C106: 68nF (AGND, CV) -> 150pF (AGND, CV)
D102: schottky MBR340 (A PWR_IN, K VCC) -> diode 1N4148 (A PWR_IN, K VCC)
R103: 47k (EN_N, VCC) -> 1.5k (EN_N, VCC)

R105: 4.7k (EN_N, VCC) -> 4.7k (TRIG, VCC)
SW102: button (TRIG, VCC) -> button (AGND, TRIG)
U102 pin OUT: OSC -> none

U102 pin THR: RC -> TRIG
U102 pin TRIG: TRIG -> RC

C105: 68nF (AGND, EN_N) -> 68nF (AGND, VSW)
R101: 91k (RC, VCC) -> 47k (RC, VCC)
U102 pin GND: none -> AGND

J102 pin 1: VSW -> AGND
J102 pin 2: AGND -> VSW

====================

Description of the task:
Please transcribe exactly the line containing "U102 pin GND: none -> AGND" and every line after it to the end of the data, and no other lines.

Response to the task:
U102 pin GND: none -> AGND

J102 pin 1: VSW -> AGND
J102 pin 2: AGND -> VSW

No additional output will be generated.